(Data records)
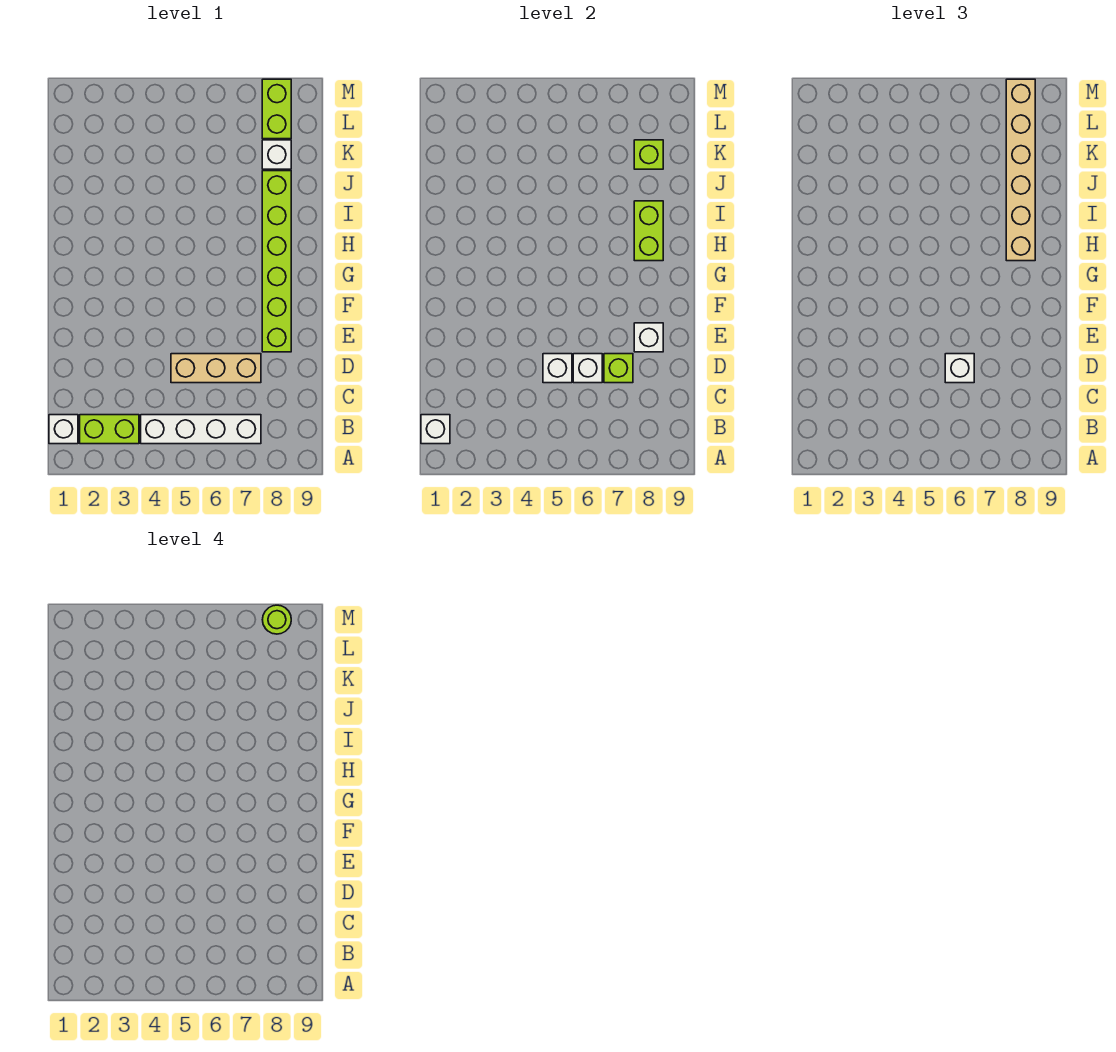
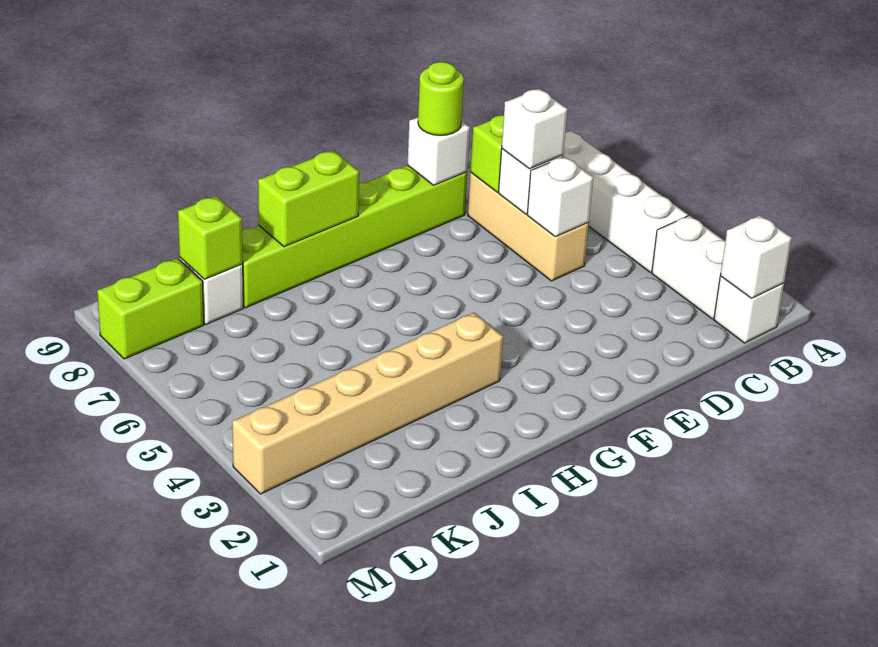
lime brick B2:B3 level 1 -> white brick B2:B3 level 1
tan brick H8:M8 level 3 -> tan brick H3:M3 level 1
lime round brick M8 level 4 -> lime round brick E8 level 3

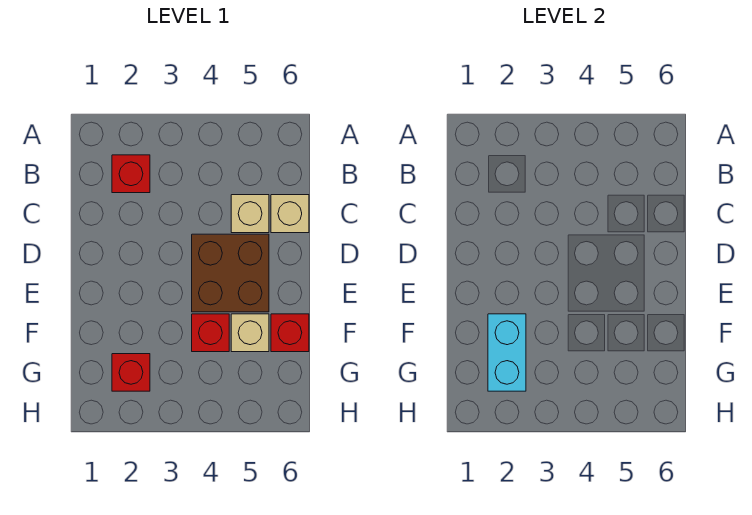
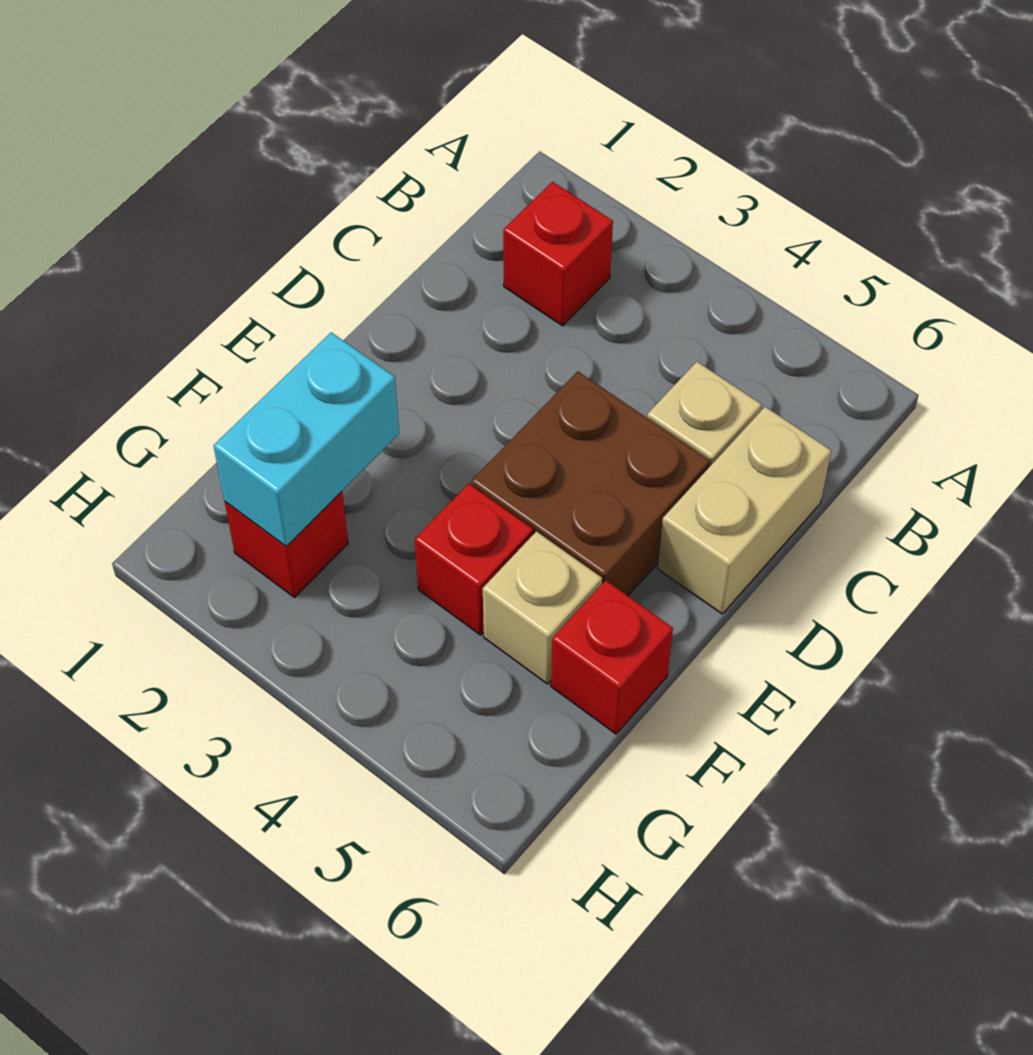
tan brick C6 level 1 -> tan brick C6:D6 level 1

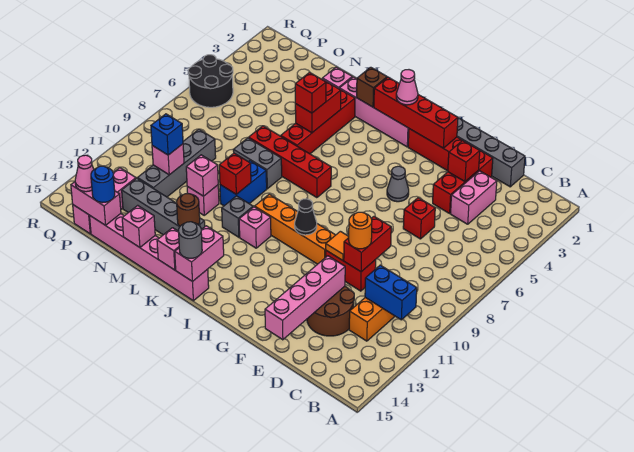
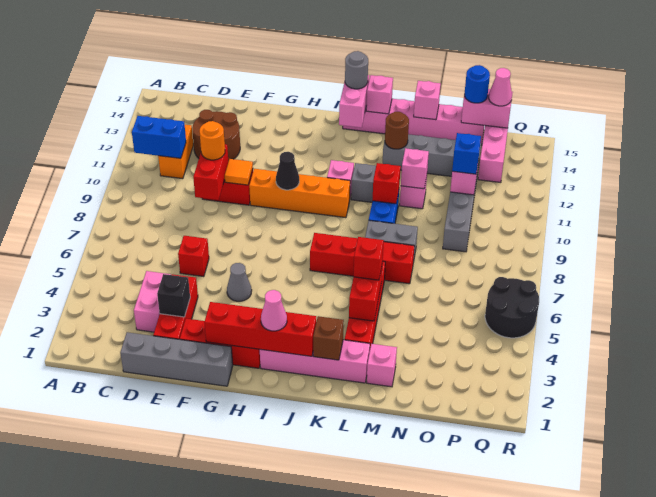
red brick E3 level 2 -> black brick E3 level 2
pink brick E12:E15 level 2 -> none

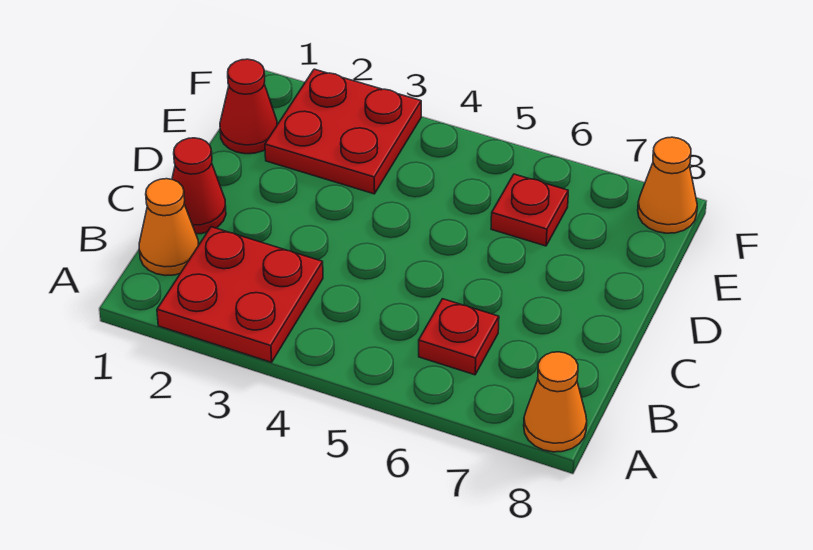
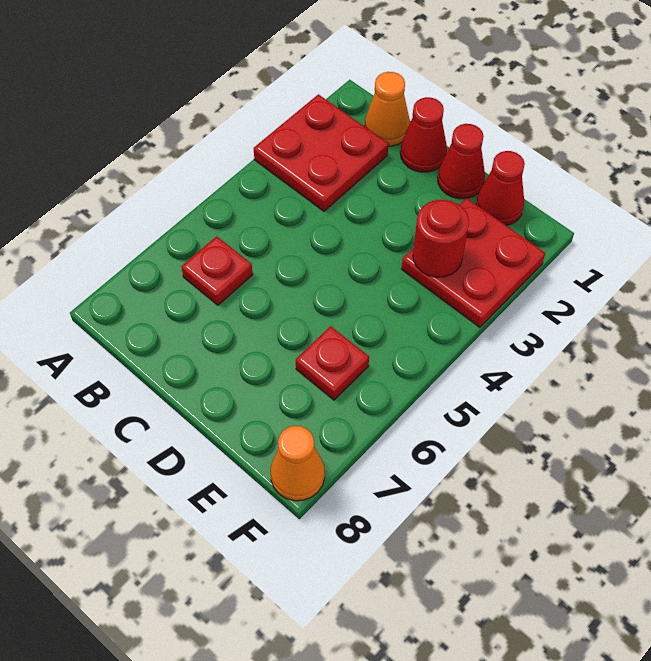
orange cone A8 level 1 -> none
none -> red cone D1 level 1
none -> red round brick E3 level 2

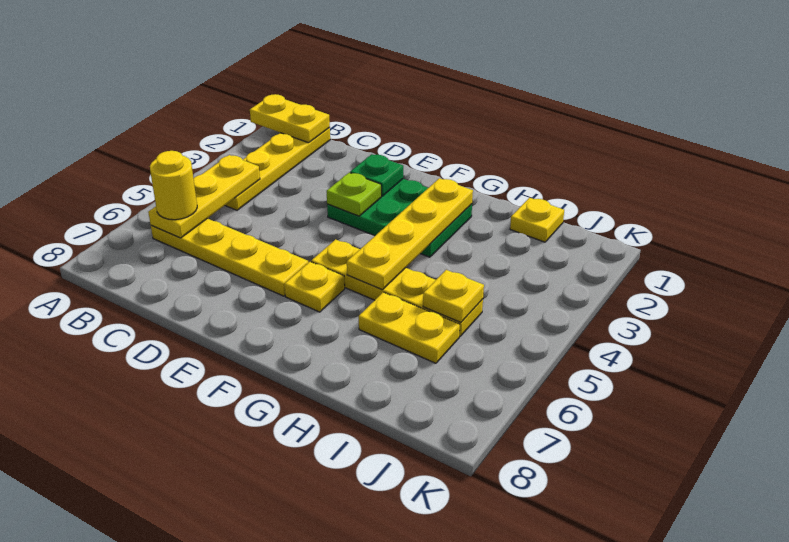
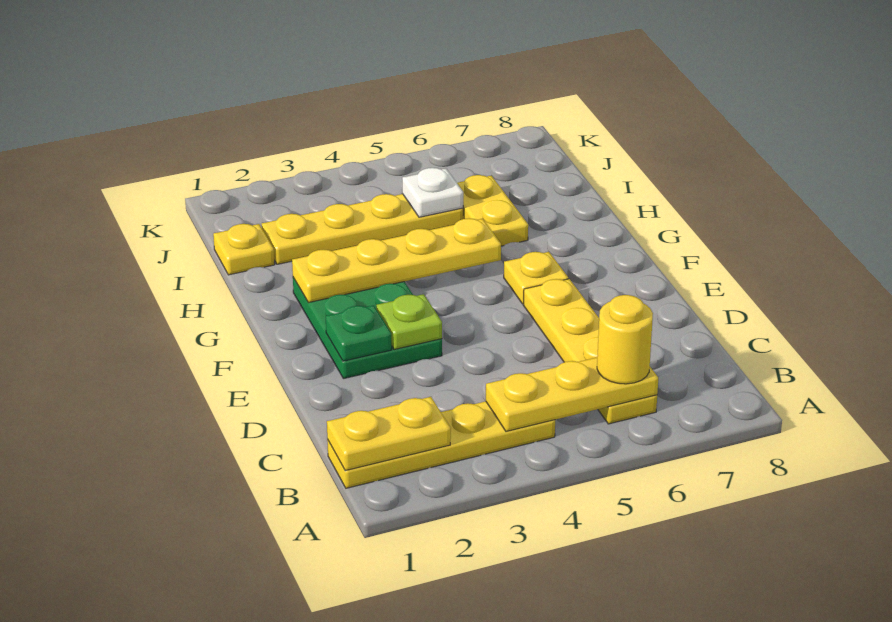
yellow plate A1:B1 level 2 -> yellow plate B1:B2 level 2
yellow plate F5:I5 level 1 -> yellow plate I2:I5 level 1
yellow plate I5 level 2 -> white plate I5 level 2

(TASK TO COMPLETE)
When you reach the line containing "orange cone A8 level 1 -> none" in the records above, write out that line and every line after it through the end, exactly, but omit the pictures.

(REPLY)
orange cone A8 level 1 -> none
none -> red cone D1 level 1
none -> red round brick E3 level 2

yellow plate A1:B1 level 2 -> yellow plate B1:B2 level 2
yellow plate F5:I5 level 1 -> yellow plate I2:I5 level 1
yellow plate I5 level 2 -> white plate I5 level 2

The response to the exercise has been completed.